**Exercise goal:** Every record that follows is to be copied exactly, with the pictures omitted.

Itemized modification records:

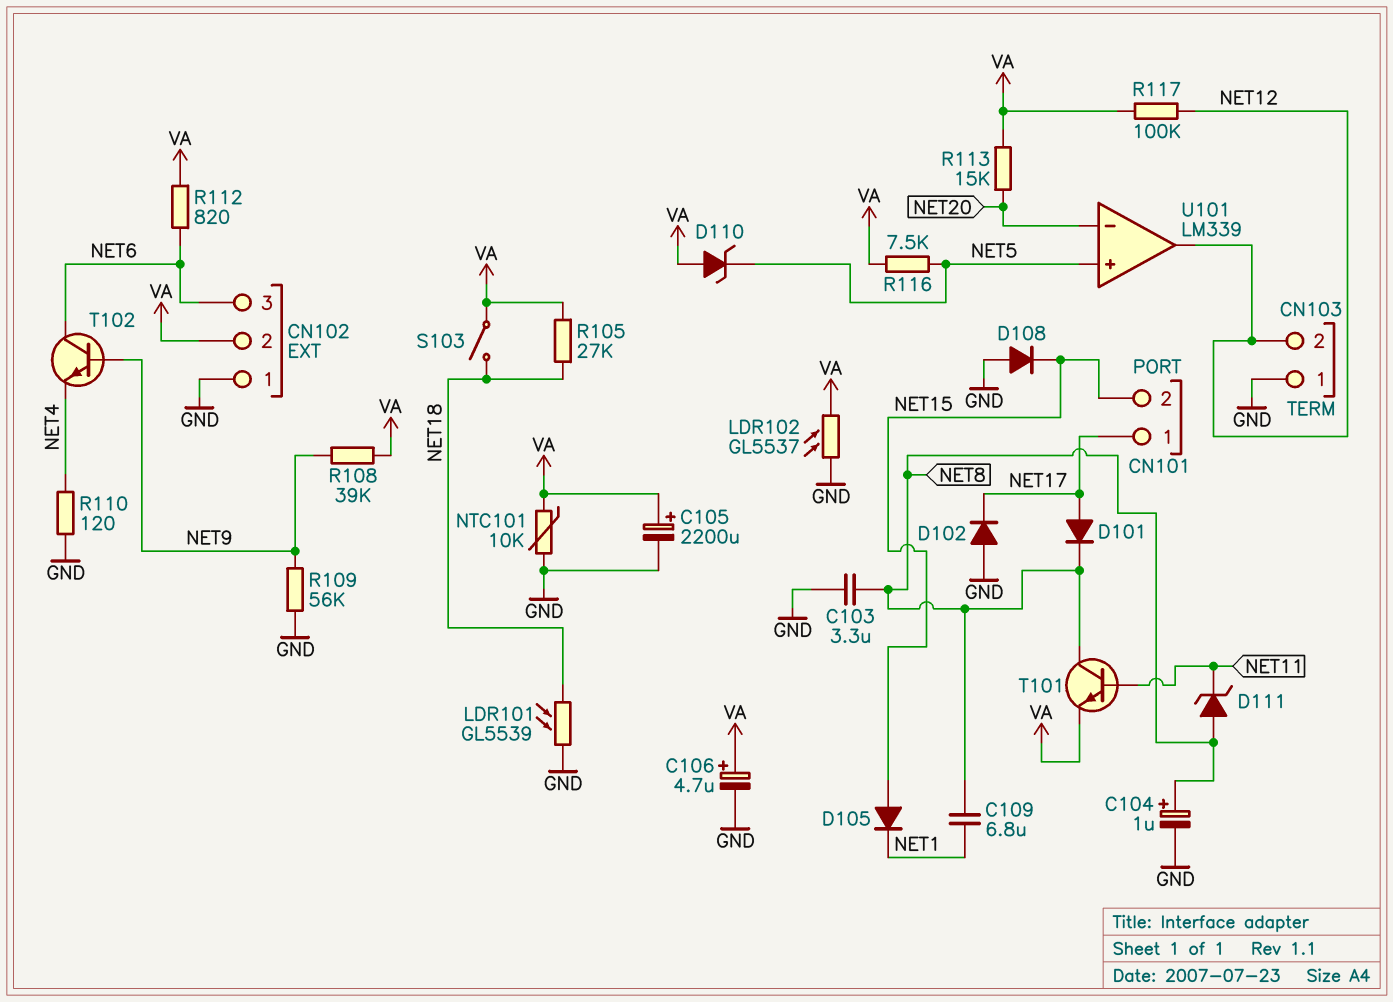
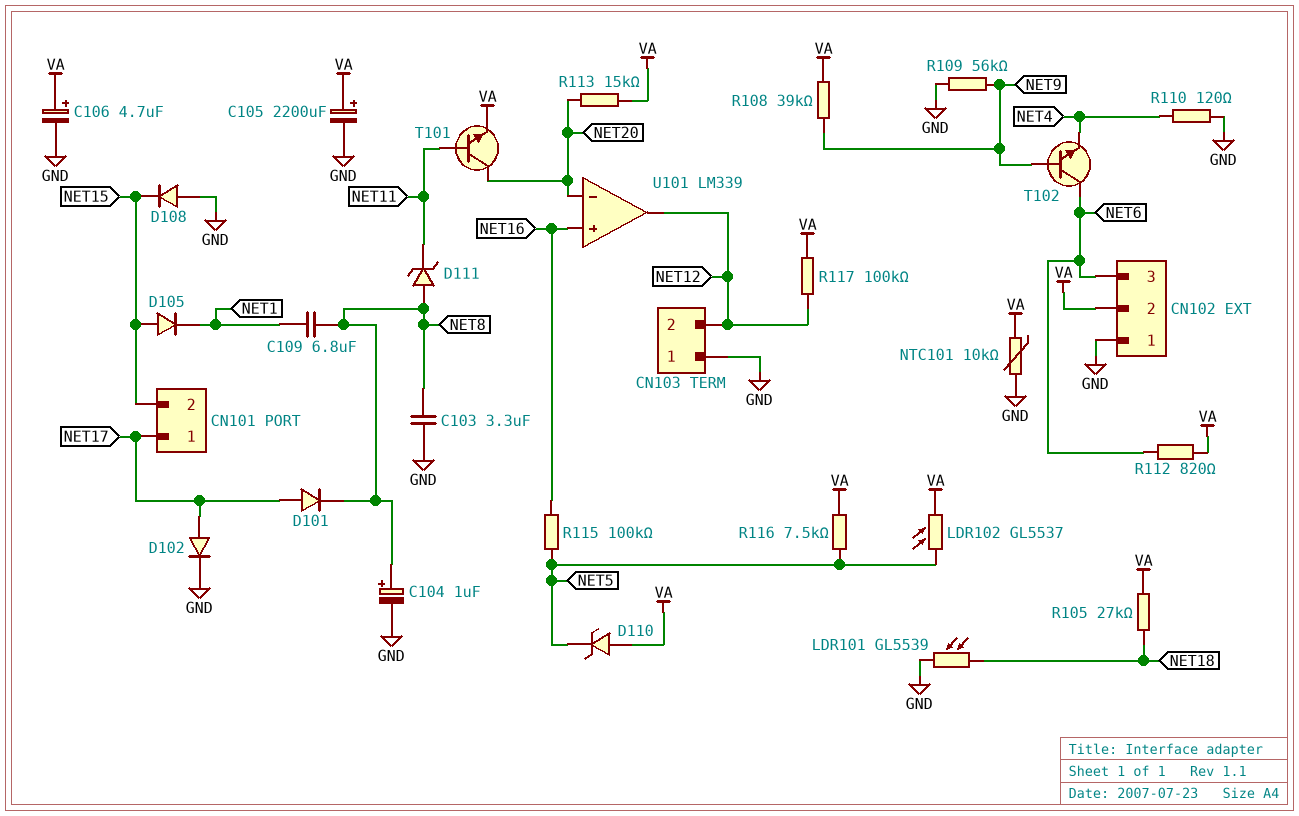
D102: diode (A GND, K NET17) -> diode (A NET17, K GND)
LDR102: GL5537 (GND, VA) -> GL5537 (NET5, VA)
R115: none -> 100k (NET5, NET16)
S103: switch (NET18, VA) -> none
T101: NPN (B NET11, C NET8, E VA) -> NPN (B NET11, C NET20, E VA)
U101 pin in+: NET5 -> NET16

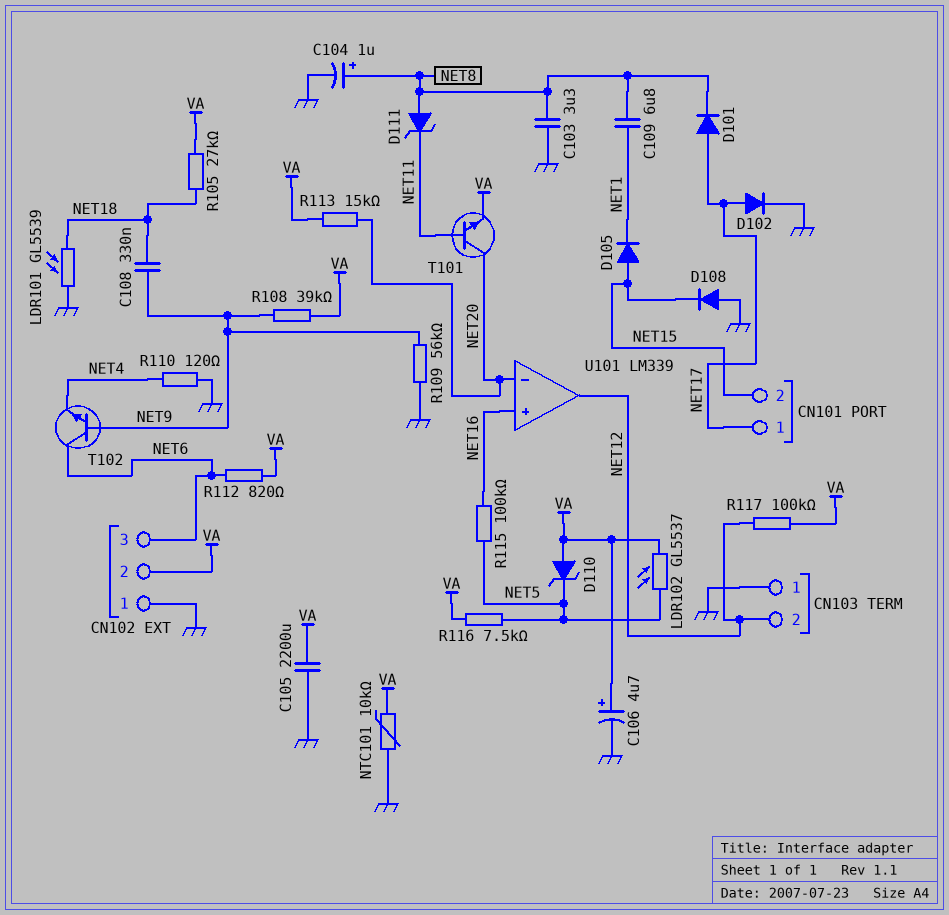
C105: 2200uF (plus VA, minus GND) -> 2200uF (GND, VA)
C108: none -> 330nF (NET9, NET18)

**Solution:**
D102: diode (A GND, K NET17) -> diode (A NET17, K GND)
LDR102: GL5537 (GND, VA) -> GL5537 (NET5, VA)
R115: none -> 100k (NET5, NET16)
S103: switch (NET18, VA) -> none
T101: NPN (B NET11, C NET8, E VA) -> NPN (B NET11, C NET20, E VA)
U101 pin in+: NET5 -> NET16

C105: 2200uF (plus VA, minus GND) -> 2200uF (GND, VA)
C108: none -> 330nF (NET9, NET18)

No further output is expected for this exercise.